■ EXERCISE DIRECTIONS
The expected answer is the set of lines in the data below between the line holding "C7: 100nF (COM, n29) -> none" and the line holding "U3 pin K: COM -> none", inclusive, written out exactly.

■ ENTRIES SUPPLIED
--- START ---

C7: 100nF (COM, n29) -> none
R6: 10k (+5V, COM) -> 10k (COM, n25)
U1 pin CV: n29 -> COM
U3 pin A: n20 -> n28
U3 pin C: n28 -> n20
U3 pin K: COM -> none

--- END ---
--- START ---

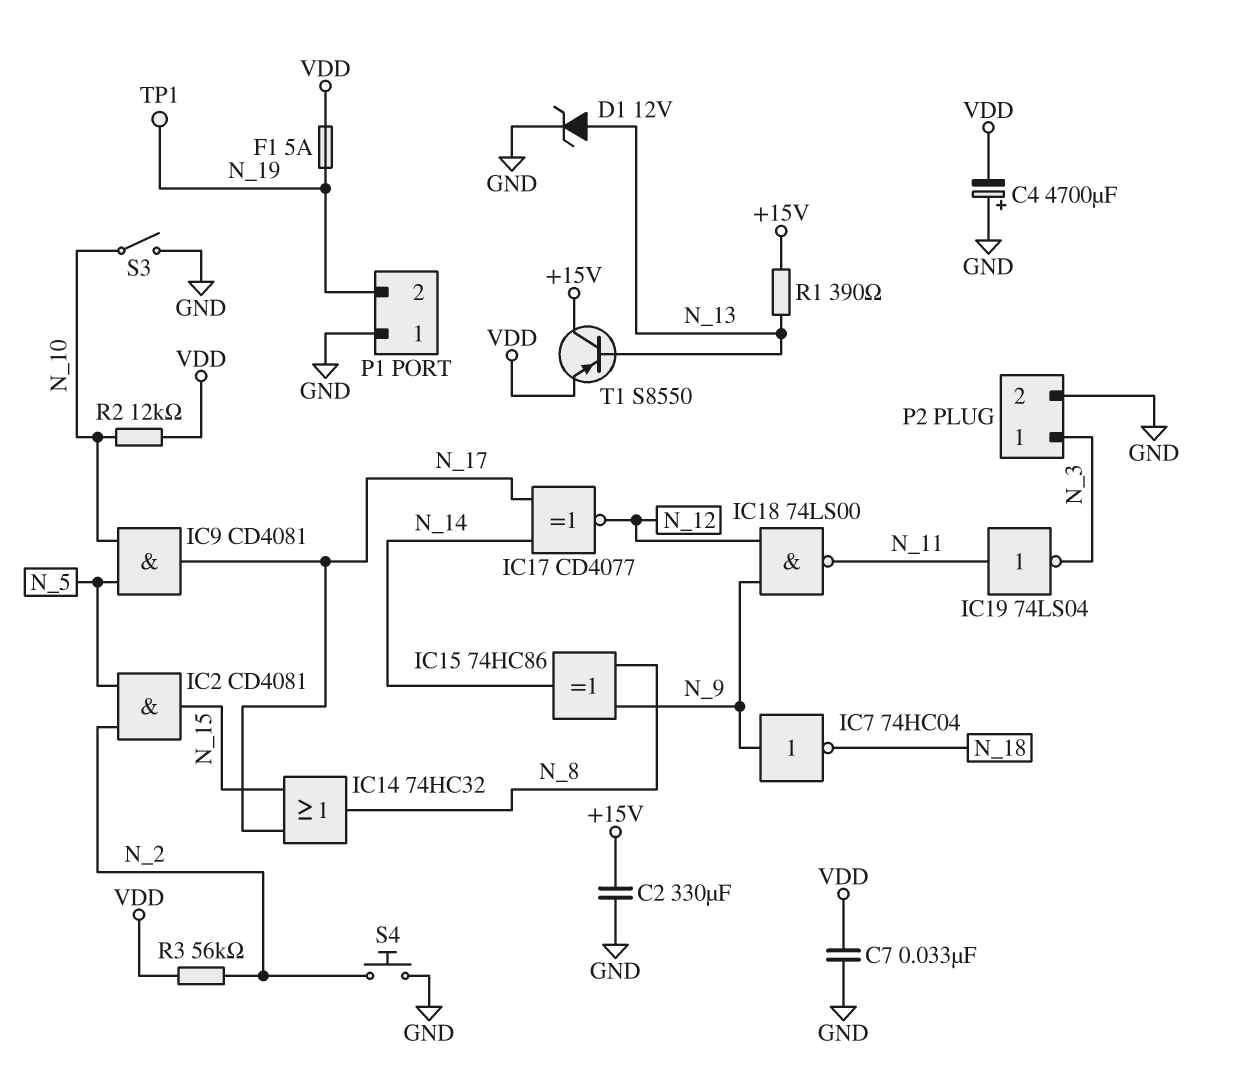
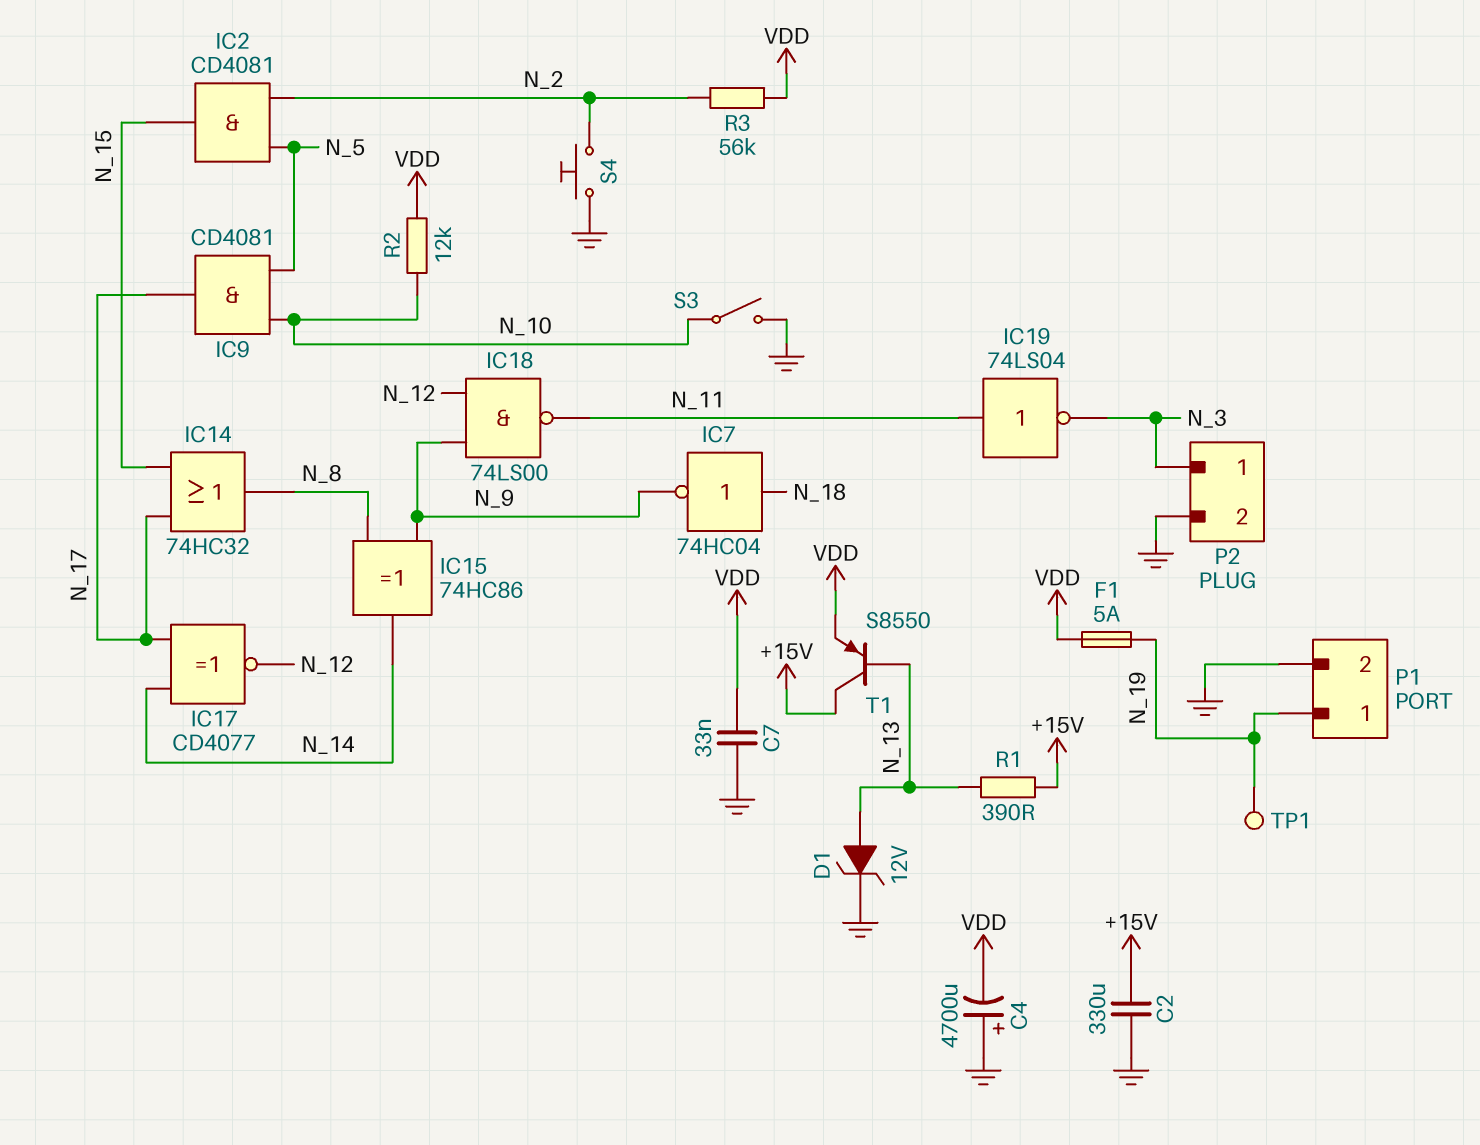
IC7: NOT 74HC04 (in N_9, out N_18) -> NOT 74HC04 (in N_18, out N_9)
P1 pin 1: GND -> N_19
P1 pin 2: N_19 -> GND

--- END ---

■ RESPONSE
C7: 100nF (COM, n29) -> none
R6: 10k (+5V, COM) -> 10k (COM, n25)
U1 pin CV: n29 -> COM
U3 pin A: n20 -> n28
U3 pin C: n28 -> n20
U3 pin K: COM -> none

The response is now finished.